◆ **TASK INSTRUCTIONS**
If a line in the data below contains "NAND", copy it.

====== DATA FOR REVIEW

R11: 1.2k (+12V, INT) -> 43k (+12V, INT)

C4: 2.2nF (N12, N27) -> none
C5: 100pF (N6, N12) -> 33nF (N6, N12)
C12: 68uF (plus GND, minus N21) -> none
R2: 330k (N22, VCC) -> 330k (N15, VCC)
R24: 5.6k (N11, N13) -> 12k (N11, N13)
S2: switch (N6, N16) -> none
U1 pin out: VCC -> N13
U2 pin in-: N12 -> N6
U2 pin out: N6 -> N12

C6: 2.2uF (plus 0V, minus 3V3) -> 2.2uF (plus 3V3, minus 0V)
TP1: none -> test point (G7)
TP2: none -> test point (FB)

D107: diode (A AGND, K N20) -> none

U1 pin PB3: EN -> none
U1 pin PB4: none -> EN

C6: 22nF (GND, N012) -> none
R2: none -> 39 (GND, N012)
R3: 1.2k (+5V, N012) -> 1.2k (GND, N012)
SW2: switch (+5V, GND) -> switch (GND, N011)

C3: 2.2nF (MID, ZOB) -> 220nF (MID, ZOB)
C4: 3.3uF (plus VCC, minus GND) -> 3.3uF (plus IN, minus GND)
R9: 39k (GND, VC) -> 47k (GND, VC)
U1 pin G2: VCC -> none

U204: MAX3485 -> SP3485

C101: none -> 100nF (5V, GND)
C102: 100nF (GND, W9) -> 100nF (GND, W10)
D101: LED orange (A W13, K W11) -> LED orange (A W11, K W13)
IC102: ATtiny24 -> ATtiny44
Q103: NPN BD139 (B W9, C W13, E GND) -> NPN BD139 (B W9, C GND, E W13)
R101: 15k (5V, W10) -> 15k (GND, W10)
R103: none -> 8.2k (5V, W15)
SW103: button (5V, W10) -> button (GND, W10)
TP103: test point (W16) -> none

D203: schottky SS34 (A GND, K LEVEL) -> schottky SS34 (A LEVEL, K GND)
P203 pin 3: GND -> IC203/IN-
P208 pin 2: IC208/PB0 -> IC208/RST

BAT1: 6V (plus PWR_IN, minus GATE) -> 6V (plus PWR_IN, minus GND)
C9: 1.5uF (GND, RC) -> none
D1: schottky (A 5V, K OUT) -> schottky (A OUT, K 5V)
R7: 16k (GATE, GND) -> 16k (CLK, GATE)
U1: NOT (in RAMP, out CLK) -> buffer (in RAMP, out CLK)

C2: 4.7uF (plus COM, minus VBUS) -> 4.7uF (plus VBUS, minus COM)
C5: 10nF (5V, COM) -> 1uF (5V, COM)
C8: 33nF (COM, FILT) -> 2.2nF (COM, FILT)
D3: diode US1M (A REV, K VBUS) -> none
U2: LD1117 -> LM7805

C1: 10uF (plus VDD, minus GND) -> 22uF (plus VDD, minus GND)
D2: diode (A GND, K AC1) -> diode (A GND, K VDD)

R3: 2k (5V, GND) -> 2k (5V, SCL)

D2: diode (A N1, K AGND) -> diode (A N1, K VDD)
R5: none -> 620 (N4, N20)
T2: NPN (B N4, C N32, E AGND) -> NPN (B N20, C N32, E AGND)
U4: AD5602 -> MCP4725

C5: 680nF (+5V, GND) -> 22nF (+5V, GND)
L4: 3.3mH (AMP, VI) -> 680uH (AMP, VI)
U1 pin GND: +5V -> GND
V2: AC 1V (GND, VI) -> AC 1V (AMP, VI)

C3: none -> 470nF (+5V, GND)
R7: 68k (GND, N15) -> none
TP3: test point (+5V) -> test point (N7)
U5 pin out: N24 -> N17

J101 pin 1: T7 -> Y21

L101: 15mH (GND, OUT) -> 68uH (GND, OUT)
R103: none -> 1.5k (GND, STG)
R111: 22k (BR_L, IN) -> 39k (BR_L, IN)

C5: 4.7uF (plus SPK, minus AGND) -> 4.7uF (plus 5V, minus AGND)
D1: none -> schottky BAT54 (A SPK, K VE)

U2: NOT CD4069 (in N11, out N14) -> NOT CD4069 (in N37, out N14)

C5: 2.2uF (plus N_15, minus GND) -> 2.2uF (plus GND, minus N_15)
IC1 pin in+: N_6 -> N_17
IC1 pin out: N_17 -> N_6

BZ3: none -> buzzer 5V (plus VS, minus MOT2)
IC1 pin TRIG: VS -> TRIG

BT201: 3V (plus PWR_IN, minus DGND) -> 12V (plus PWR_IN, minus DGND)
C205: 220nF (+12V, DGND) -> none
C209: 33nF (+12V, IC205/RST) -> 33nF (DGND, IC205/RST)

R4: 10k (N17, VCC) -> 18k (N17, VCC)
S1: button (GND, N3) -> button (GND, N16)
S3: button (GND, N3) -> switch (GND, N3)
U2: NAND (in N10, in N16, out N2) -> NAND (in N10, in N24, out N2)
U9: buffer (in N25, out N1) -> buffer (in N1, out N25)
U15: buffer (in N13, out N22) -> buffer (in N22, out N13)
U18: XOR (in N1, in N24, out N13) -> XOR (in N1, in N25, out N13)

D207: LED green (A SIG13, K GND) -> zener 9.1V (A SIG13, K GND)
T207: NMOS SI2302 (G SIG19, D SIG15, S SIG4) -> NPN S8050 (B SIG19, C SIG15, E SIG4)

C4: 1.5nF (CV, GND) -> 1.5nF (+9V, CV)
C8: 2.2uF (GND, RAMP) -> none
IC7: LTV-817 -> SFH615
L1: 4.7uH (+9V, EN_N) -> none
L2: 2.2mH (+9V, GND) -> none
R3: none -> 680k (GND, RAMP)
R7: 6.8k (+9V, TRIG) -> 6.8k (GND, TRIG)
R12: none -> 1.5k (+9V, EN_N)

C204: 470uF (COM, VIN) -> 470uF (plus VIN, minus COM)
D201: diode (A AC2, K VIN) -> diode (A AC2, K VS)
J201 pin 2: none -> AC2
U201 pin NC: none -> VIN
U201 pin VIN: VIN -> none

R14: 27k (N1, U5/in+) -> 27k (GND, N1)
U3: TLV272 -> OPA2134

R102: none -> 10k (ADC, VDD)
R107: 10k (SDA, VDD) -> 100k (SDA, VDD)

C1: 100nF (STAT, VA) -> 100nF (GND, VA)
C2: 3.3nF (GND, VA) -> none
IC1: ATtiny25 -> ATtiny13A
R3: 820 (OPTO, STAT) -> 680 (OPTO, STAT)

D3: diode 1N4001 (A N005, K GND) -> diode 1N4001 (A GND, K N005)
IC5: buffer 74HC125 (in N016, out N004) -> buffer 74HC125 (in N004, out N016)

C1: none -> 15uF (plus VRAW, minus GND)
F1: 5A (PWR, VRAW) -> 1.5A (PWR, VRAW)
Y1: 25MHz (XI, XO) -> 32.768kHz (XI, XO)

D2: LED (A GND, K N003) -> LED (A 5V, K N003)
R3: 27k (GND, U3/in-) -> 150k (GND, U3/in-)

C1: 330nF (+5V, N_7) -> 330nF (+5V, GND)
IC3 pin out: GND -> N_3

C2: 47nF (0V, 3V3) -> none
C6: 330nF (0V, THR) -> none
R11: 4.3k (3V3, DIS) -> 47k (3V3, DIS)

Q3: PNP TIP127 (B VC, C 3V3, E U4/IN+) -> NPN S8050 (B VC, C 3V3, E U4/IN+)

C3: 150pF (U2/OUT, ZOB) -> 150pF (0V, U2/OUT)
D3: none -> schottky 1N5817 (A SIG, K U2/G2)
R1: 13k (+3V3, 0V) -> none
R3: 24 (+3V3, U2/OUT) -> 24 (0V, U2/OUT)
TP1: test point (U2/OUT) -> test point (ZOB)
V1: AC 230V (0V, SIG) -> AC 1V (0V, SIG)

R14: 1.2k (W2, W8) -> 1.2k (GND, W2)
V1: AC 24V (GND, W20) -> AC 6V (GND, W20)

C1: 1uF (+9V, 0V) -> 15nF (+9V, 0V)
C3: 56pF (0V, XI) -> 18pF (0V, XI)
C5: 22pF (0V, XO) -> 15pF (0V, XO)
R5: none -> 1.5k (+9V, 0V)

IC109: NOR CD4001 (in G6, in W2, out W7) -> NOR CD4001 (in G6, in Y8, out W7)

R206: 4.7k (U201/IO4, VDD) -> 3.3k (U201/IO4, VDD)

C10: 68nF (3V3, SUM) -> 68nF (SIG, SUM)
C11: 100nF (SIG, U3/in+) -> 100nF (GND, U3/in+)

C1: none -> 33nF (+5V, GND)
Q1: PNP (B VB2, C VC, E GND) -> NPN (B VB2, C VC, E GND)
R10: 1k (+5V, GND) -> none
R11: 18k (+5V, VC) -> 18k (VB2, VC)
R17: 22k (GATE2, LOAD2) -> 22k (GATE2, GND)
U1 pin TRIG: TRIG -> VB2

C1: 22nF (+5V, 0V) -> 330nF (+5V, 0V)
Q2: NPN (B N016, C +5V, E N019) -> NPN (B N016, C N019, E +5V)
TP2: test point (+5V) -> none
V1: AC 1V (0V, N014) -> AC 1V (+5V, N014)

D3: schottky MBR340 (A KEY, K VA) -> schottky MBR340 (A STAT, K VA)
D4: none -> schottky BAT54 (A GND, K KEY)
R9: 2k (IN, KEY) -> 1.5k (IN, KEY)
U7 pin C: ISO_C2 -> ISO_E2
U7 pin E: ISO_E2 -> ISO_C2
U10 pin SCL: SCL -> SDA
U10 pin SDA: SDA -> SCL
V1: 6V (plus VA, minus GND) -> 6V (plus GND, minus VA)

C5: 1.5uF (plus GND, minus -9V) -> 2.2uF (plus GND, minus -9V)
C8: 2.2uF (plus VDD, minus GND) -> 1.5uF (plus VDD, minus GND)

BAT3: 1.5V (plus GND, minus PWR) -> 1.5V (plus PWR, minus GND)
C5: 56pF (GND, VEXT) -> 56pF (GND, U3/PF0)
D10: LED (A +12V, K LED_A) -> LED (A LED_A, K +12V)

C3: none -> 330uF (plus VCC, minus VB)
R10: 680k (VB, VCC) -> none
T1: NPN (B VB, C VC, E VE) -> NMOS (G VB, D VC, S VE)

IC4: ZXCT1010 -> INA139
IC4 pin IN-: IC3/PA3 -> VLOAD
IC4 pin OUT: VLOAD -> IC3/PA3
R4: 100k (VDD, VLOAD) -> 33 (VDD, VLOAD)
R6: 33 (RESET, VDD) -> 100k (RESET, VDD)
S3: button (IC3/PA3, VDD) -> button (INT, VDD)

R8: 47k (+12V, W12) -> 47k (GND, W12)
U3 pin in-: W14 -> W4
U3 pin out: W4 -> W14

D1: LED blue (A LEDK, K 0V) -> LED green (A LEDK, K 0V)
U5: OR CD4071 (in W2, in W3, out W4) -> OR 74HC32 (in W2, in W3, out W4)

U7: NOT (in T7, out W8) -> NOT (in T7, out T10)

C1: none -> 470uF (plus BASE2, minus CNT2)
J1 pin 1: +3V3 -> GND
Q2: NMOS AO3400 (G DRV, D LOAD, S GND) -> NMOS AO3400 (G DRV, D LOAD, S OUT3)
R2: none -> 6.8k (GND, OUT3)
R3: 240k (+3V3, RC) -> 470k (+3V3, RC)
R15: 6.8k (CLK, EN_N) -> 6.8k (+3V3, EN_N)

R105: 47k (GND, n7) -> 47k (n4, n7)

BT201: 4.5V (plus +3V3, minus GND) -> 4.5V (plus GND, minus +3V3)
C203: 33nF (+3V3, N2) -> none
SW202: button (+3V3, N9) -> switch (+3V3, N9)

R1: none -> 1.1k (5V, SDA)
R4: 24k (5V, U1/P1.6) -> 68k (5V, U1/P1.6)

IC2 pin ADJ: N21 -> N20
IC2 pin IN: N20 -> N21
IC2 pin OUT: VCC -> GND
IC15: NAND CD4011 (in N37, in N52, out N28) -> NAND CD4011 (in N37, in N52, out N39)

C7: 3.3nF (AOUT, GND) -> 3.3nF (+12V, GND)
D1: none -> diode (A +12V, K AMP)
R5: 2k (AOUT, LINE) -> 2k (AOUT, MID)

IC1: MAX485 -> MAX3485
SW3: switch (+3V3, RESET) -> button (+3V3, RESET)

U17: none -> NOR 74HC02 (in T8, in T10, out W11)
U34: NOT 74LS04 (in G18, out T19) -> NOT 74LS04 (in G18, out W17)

============

◆ **YOUR SOLUTION**
U2: NAND (in N10, in N16, out N2) -> NAND (in N10, in N24, out N2)
IC15: NAND CD4011 (in N37, in N52, out N28) -> NAND CD4011 (in N37, in N52, out N39)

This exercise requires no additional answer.